- [What the exercise asks]:
The entries are to be written out word for word, with their images left out.

- [The records]:
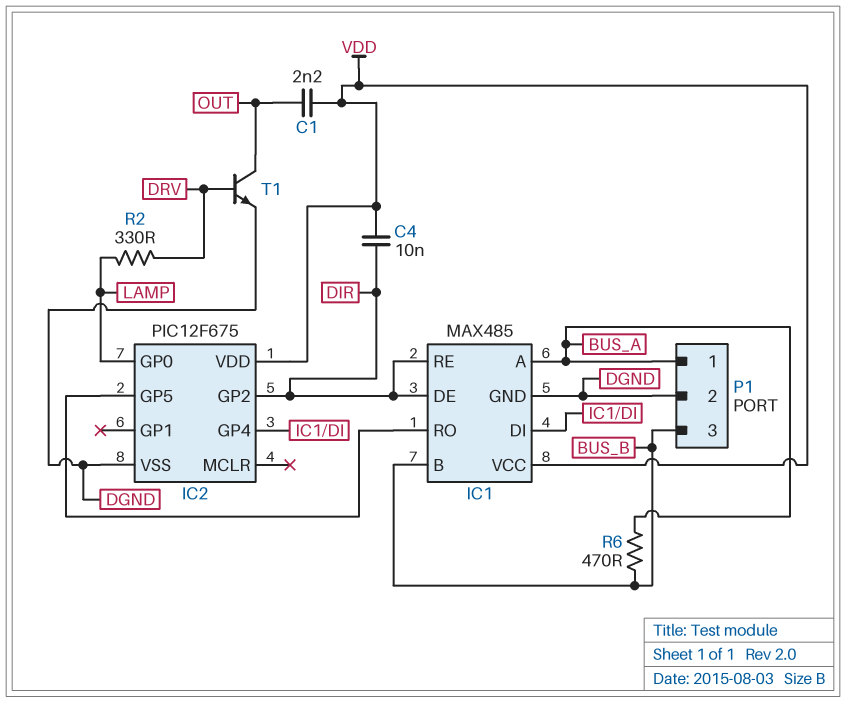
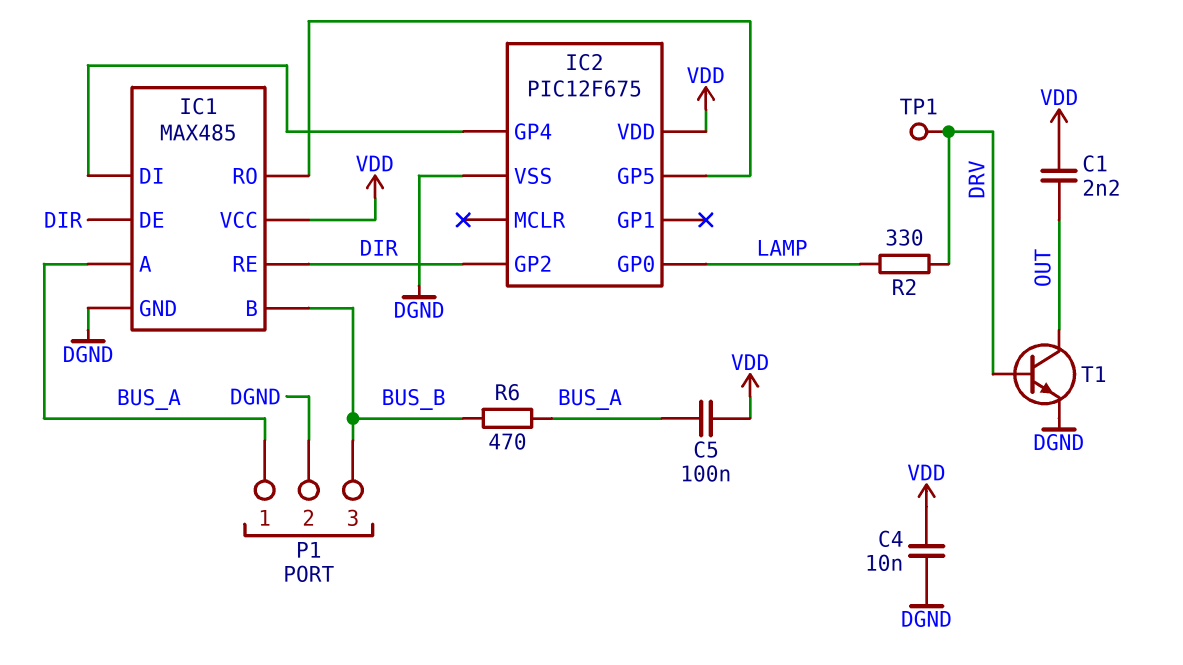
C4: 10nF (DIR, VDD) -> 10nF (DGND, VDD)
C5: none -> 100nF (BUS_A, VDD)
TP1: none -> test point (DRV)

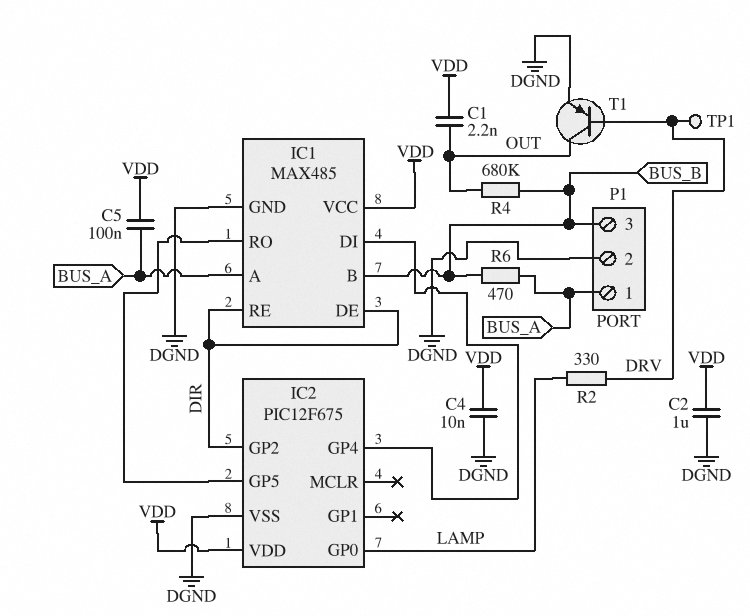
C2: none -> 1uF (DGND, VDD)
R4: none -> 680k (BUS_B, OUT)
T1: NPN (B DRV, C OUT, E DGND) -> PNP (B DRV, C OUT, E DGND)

- [Finished exercise]:
C4: 10nF (DIR, VDD) -> 10nF (DGND, VDD)
C5: none -> 100nF (BUS_A, VDD)
TP1: none -> test point (DRV)

C2: none -> 1uF (DGND, VDD)
R4: none -> 680k (BUS_B, OUT)
T1: NPN (B DRV, C OUT, E DGND) -> PNP (B DRV, C OUT, E DGND)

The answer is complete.